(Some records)

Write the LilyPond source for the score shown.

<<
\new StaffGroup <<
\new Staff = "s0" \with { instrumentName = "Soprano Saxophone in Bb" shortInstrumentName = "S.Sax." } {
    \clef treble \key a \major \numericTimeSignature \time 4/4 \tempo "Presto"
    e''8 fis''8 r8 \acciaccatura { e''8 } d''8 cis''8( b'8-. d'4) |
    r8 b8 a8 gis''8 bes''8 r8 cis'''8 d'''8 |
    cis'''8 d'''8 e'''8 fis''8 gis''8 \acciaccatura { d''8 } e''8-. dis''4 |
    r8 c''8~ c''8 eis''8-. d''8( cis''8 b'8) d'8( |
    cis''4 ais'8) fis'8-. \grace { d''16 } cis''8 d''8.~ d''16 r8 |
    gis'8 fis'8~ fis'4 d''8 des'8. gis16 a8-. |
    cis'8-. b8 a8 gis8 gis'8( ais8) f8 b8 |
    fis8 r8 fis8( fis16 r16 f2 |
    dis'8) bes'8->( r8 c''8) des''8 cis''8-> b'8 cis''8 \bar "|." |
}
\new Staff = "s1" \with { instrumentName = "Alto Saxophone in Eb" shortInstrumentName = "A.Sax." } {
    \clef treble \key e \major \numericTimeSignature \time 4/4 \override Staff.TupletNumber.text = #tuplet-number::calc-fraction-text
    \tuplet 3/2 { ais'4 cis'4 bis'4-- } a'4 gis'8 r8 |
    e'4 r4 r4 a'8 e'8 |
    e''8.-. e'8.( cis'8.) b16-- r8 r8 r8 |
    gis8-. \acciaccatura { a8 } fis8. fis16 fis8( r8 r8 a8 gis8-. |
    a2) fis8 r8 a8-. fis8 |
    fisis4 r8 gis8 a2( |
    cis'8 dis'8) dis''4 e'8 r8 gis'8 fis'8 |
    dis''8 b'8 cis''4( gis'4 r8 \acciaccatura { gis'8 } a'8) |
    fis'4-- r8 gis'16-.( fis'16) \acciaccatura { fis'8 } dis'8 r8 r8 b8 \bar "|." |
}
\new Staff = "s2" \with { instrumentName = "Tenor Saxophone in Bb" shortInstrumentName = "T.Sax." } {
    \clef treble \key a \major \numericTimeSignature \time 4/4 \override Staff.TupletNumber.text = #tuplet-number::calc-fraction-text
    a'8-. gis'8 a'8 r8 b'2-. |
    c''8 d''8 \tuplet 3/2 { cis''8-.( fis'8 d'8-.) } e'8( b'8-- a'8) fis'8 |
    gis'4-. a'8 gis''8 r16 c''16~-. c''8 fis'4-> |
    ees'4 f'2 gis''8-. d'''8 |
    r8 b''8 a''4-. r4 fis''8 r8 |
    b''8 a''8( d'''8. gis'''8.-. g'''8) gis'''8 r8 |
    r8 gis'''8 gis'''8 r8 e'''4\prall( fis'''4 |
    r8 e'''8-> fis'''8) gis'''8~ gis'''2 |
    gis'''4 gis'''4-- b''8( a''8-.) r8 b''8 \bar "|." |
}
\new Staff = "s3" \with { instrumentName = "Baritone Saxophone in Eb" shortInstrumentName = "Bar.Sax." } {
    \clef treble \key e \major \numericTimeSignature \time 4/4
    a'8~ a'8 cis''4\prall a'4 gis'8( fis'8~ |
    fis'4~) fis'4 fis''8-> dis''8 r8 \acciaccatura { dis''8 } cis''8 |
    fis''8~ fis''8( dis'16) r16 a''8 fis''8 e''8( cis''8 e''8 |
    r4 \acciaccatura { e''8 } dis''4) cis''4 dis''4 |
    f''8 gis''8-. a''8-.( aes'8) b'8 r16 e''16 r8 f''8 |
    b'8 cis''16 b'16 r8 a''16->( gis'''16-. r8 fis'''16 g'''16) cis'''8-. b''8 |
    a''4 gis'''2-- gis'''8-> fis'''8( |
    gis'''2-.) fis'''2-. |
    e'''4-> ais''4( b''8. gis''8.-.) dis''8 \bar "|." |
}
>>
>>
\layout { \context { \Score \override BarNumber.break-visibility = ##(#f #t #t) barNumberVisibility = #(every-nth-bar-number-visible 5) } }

◆ Your objective: How many lines in the records above contain the string "prall", with case counting? Reply with the number alone.

◆ Response to the exercise: 2